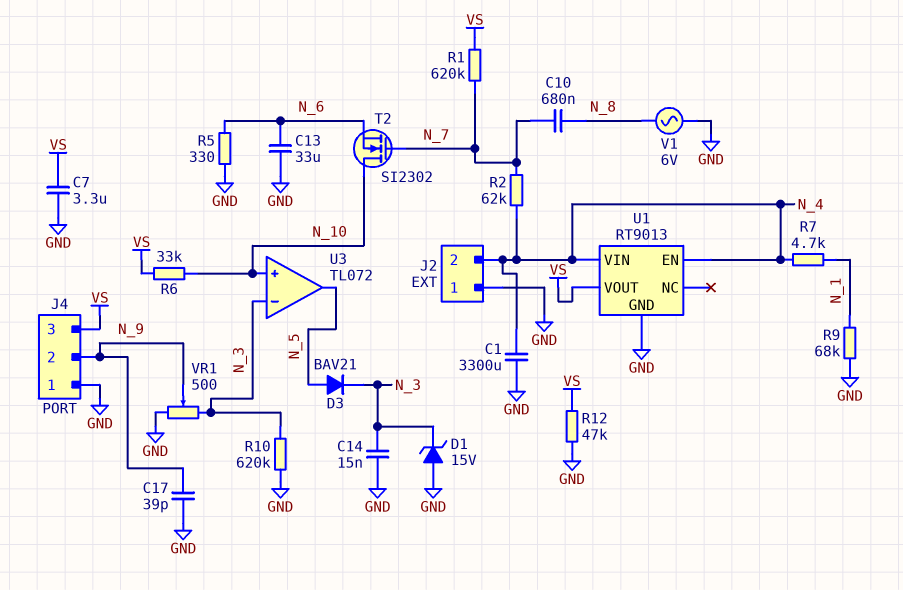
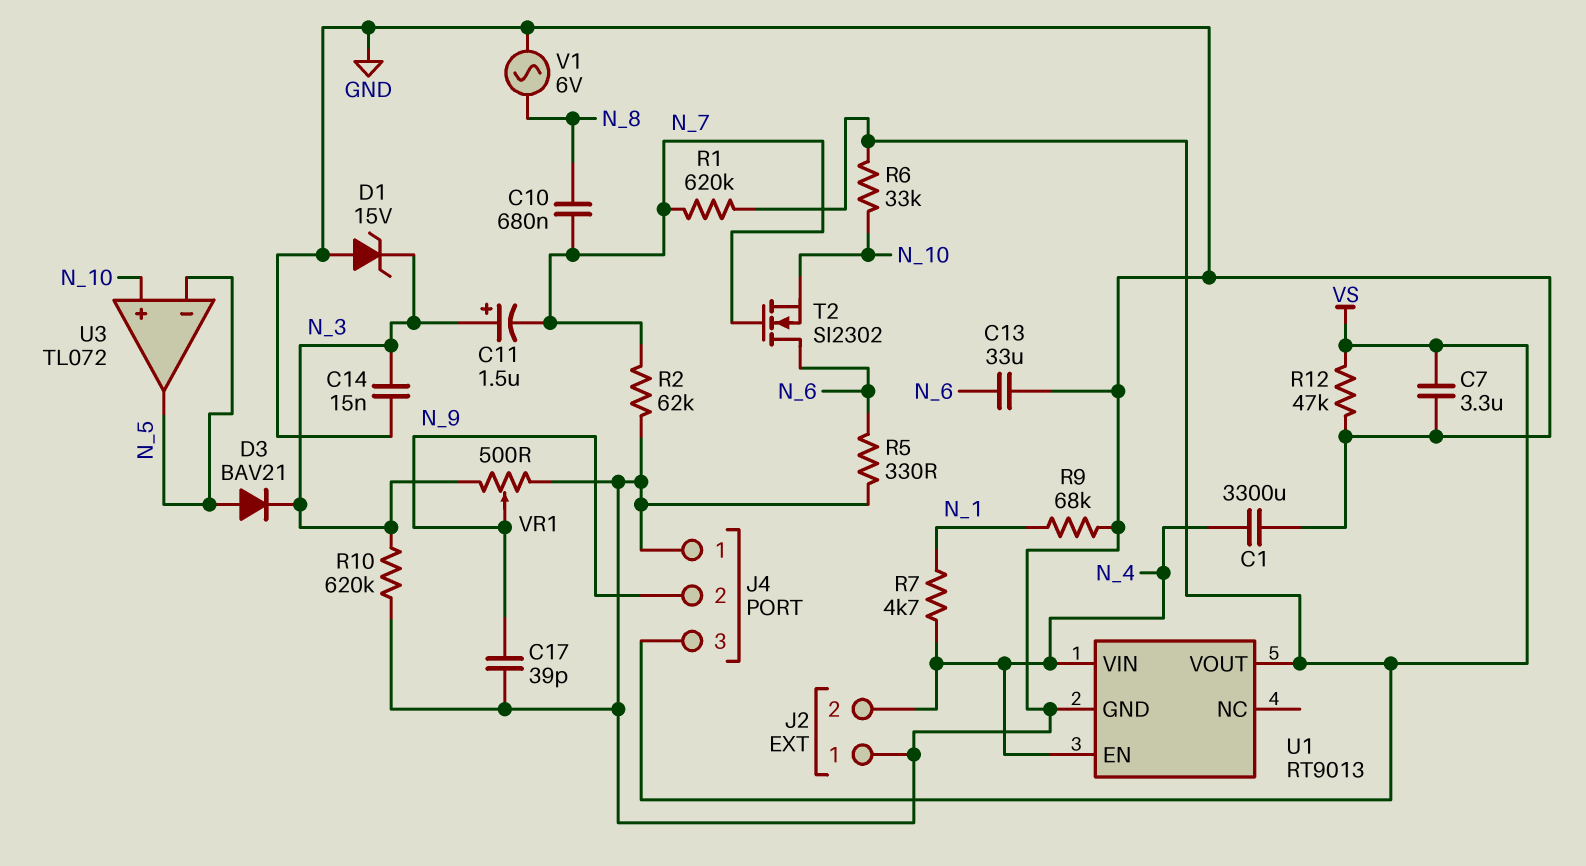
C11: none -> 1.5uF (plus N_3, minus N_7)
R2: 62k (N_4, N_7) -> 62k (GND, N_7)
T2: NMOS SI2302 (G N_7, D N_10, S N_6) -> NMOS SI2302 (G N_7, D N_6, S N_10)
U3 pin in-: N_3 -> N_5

#####

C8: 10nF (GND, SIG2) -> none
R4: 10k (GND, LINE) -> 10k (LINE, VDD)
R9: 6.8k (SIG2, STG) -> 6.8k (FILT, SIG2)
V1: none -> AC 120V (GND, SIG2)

#####

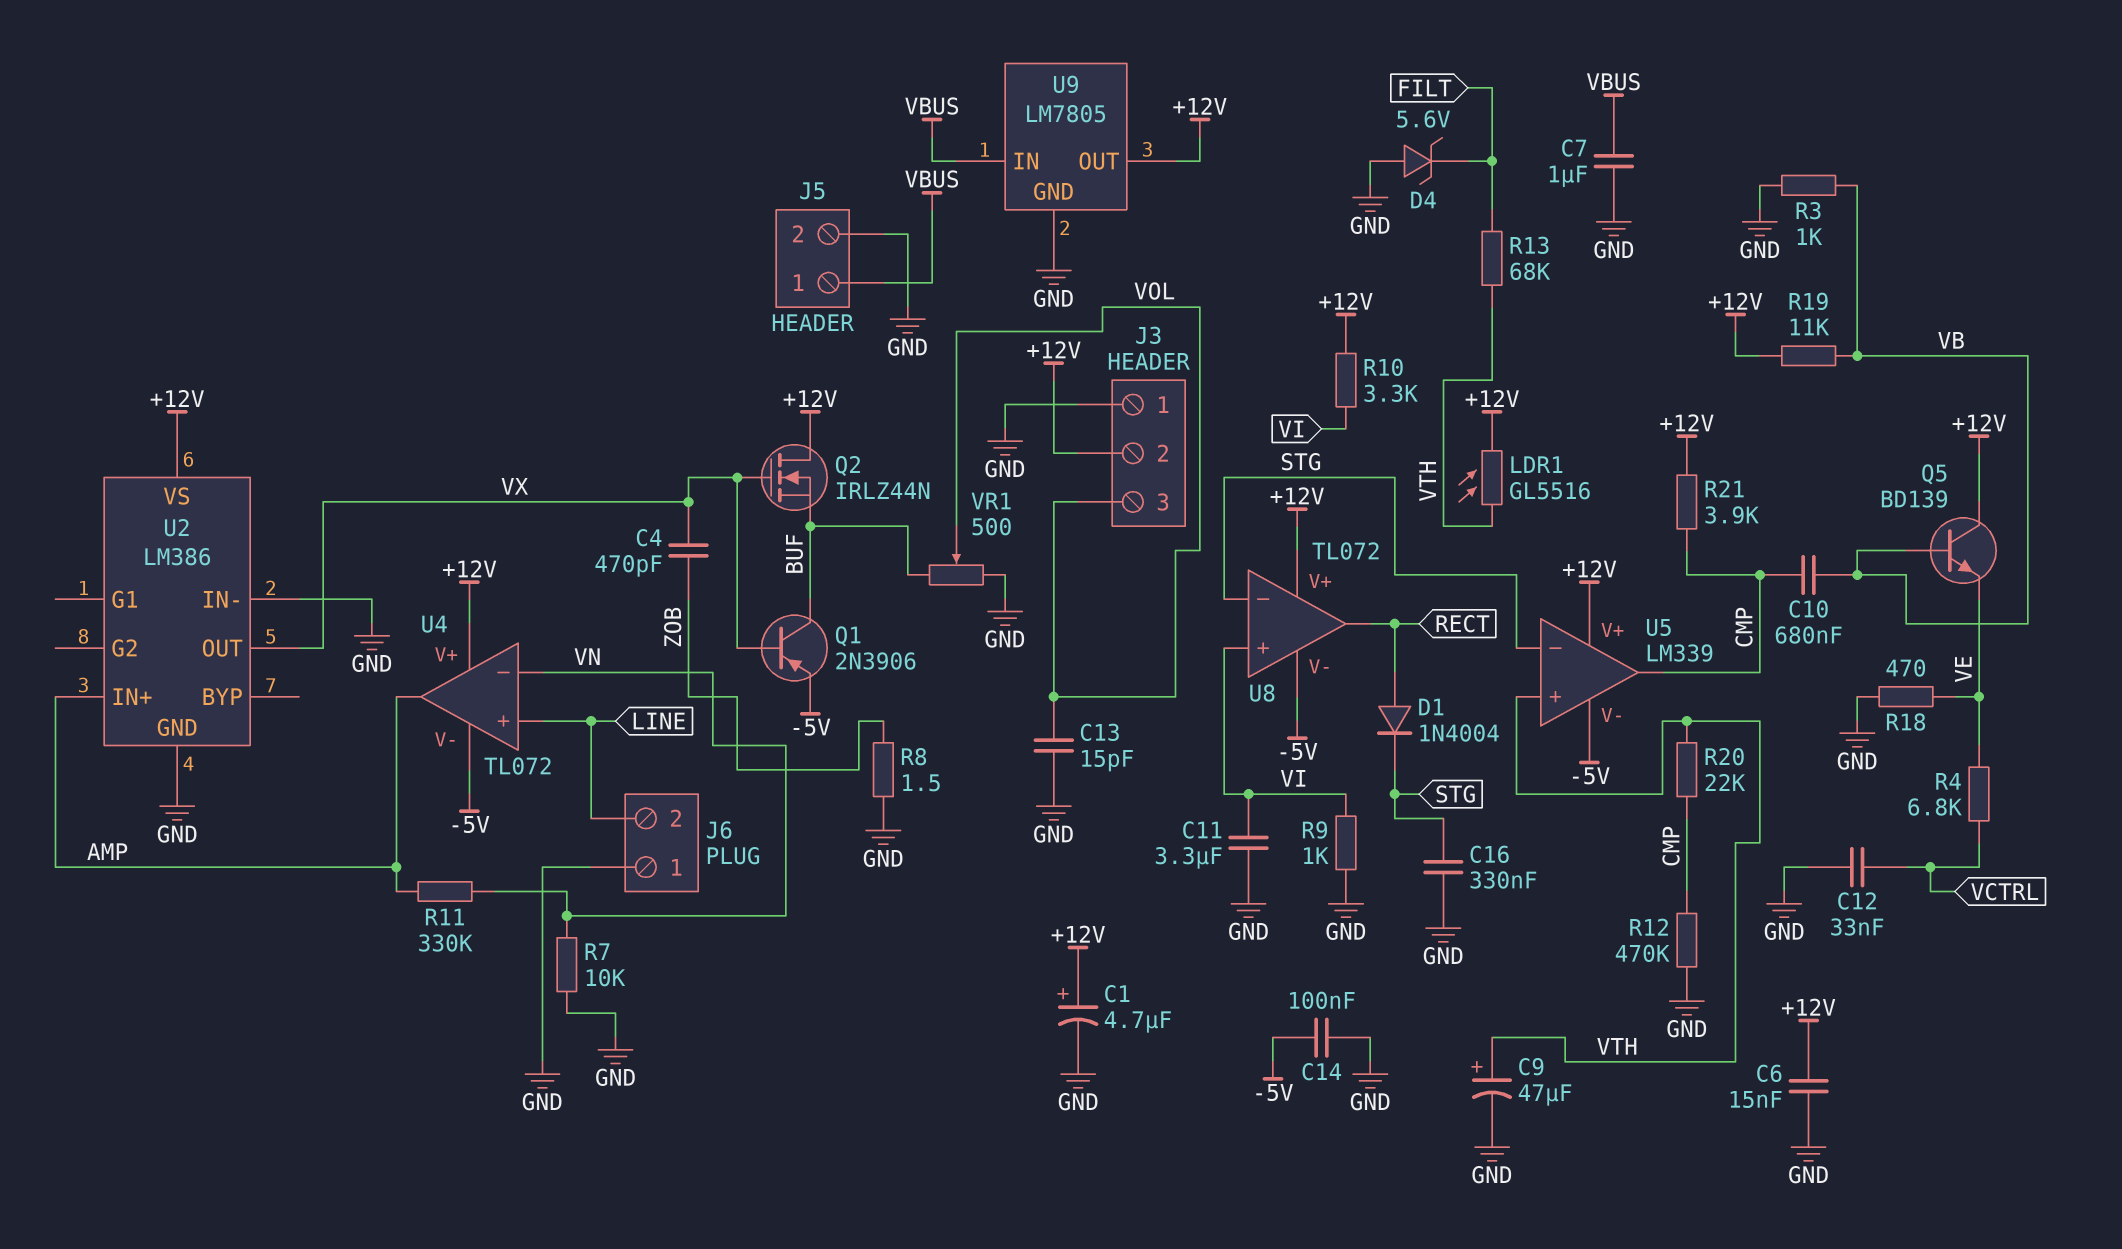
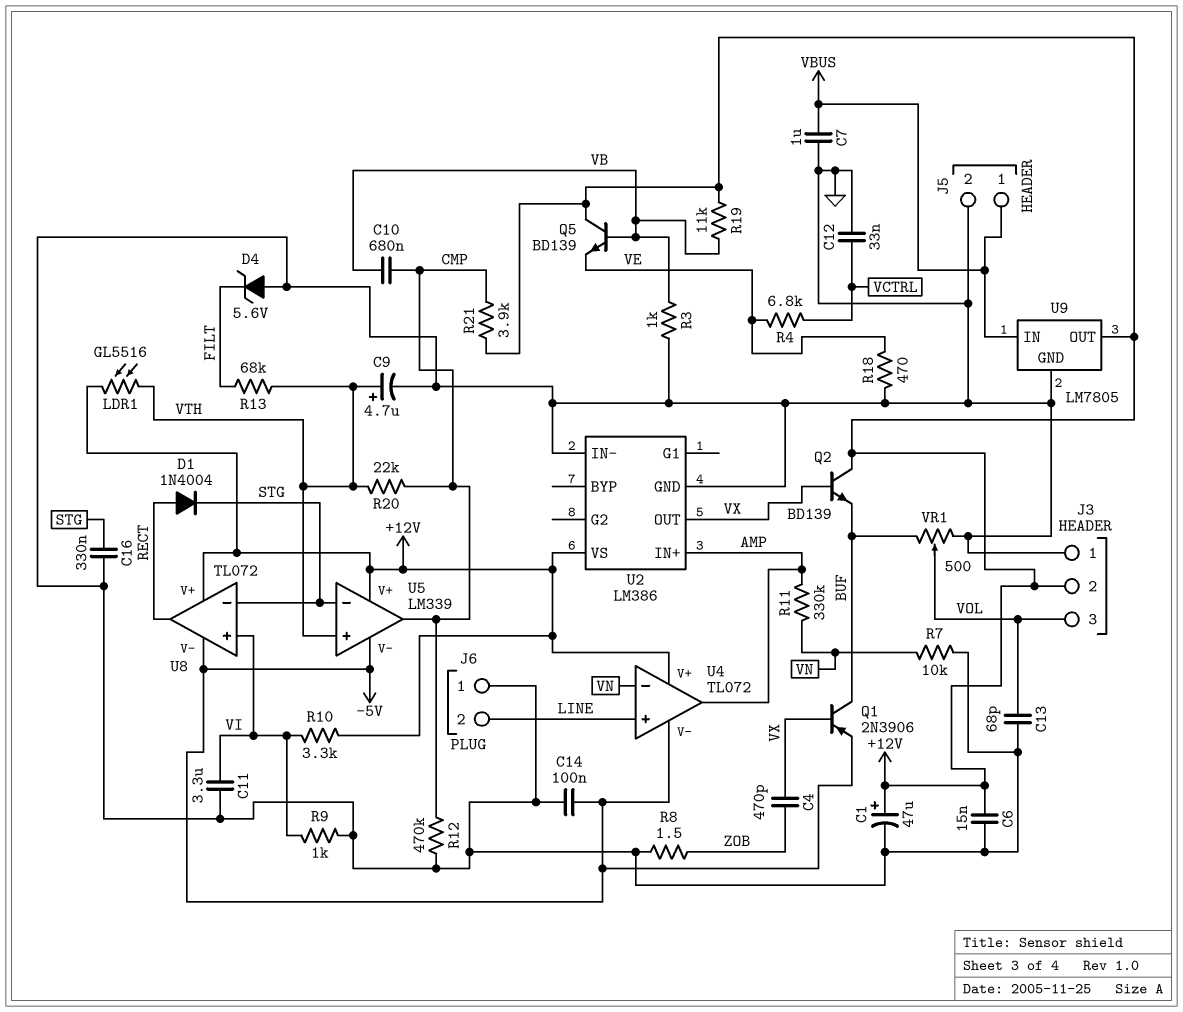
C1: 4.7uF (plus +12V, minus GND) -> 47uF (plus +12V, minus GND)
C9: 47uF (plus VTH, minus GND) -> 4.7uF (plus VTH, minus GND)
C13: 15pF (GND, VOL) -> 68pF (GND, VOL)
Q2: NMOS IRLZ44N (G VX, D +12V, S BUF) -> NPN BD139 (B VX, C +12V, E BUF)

#####

In the material above, find each line that contains the word "none", and select it.

C11: none -> 1.5uF (plus N_3, minus N_7)
C8: 10nF (GND, SIG2) -> none
V1: none -> AC 120V (GND, SIG2)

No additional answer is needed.